***** DATA EXTRACT

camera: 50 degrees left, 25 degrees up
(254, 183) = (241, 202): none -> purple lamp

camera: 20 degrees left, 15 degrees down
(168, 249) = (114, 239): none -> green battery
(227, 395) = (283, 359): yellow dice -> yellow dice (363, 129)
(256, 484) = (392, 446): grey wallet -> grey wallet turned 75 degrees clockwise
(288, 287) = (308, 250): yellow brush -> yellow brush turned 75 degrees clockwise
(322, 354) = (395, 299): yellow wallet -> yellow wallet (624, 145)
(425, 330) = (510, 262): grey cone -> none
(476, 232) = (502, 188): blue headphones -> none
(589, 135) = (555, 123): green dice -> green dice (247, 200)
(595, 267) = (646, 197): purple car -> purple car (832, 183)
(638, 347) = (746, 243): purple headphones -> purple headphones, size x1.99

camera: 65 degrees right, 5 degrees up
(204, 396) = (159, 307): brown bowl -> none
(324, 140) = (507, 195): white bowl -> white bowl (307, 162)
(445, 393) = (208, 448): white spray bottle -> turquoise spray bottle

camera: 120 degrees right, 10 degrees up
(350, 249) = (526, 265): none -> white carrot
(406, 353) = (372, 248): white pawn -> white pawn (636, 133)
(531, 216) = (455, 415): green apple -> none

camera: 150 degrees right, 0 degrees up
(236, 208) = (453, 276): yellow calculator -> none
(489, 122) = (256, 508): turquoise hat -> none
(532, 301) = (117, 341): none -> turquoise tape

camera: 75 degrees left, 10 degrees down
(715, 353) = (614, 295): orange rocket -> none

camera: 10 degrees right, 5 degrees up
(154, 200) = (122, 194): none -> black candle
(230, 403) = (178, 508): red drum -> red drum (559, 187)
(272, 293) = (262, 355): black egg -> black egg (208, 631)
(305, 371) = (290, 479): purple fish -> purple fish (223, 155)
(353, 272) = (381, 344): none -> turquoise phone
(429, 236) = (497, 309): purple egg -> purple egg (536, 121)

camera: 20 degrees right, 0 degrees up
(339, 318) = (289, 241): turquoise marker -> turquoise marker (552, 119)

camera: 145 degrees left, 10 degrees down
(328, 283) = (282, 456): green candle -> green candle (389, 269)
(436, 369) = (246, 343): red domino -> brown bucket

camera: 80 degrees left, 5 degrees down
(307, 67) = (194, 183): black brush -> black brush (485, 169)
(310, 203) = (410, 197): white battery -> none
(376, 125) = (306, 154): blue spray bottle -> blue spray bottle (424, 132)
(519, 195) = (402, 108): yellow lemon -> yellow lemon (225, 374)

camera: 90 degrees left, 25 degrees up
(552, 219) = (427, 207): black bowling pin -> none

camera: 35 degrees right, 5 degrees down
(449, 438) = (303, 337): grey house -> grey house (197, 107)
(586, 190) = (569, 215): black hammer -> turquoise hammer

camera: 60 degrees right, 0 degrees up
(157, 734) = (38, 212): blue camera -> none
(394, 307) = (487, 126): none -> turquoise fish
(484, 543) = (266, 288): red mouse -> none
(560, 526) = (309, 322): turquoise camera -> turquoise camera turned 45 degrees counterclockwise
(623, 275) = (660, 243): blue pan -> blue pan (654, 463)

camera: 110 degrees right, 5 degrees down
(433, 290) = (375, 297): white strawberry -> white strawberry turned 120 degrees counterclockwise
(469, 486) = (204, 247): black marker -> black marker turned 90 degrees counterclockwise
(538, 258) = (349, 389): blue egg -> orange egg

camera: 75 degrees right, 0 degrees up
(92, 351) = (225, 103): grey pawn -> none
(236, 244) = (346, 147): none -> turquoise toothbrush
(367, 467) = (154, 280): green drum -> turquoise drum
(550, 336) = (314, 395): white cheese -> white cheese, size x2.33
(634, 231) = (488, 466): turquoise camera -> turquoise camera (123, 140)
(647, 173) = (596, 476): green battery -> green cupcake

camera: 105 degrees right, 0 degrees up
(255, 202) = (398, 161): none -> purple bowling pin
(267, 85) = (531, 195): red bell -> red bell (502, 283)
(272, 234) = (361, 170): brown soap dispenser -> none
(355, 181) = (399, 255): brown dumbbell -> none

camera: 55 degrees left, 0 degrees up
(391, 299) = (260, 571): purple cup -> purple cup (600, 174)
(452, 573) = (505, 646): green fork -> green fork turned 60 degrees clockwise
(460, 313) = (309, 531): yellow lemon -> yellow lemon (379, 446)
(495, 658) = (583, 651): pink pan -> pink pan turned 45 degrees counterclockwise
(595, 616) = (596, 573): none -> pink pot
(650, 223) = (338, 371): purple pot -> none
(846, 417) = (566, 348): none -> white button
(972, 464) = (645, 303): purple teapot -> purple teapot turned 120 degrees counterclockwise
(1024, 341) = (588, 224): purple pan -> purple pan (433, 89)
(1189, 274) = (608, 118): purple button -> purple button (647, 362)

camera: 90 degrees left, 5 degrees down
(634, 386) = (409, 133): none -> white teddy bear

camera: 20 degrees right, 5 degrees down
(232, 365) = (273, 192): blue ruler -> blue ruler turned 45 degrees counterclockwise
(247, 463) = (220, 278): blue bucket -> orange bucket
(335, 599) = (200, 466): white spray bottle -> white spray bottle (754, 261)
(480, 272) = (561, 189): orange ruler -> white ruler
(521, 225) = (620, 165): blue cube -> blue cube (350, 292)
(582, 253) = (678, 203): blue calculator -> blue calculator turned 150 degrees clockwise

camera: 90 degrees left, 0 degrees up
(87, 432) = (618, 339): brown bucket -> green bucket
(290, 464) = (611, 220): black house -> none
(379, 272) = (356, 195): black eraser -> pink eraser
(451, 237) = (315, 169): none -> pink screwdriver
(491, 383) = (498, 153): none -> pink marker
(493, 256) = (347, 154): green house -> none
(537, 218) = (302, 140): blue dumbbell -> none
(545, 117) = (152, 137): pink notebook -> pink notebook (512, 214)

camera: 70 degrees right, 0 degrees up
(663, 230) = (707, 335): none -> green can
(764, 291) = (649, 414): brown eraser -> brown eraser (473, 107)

**********

- **THE TASK**
Only one stretch of the entries above is wanted: the lines from the one containing "(560, 526) = (309, 322): turquoise" through the one containing "(232, 365) = (273, 192): blue". Please reproduce it exactly.

- **RESPONSE FOR THIS EXERCISE**
(560, 526) = (309, 322): turquoise camera -> turquoise camera turned 45 degrees counterclockwise
(623, 275) = (660, 243): blue pan -> blue pan (654, 463)

camera: 110 degrees right, 5 degrees down
(433, 290) = (375, 297): white strawberry -> white strawberry turned 120 degrees counterclockwise
(469, 486) = (204, 247): black marker -> black marker turned 90 degrees counterclockwise
(538, 258) = (349, 389): blue egg -> orange egg

camera: 75 degrees right, 0 degrees up
(92, 351) = (225, 103): grey pawn -> none
(236, 244) = (346, 147): none -> turquoise toothbrush
(367, 467) = (154, 280): green drum -> turquoise drum
(550, 336) = (314, 395): white cheese -> white cheese, size x2.33
(634, 231) = (488, 466): turquoise camera -> turquoise camera (123, 140)
(647, 173) = (596, 476): green battery -> green cupcake

camera: 105 degrees right, 0 degrees up
(255, 202) = (398, 161): none -> purple bowling pin
(267, 85) = (531, 195): red bell -> red bell (502, 283)
(272, 234) = (361, 170): brown soap dispenser -> none
(355, 181) = (399, 255): brown dumbbell -> none

camera: 55 degrees left, 0 degrees up
(391, 299) = (260, 571): purple cup -> purple cup (600, 174)
(452, 573) = (505, 646): green fork -> green fork turned 60 degrees clockwise
(460, 313) = (309, 531): yellow lemon -> yellow lemon (379, 446)
(495, 658) = (583, 651): pink pan -> pink pan turned 45 degrees counterclockwise
(595, 616) = (596, 573): none -> pink pot
(650, 223) = (338, 371): purple pot -> none
(846, 417) = (566, 348): none -> white button
(972, 464) = (645, 303): purple teapot -> purple teapot turned 120 degrees counterclockwise
(1024, 341) = (588, 224): purple pan -> purple pan (433, 89)
(1189, 274) = (608, 118): purple button -> purple button (647, 362)

camera: 90 degrees left, 5 degrees down
(634, 386) = (409, 133): none -> white teddy bear

camera: 20 degrees right, 5 degrees down
(232, 365) = (273, 192): blue ruler -> blue ruler turned 45 degrees counterclockwise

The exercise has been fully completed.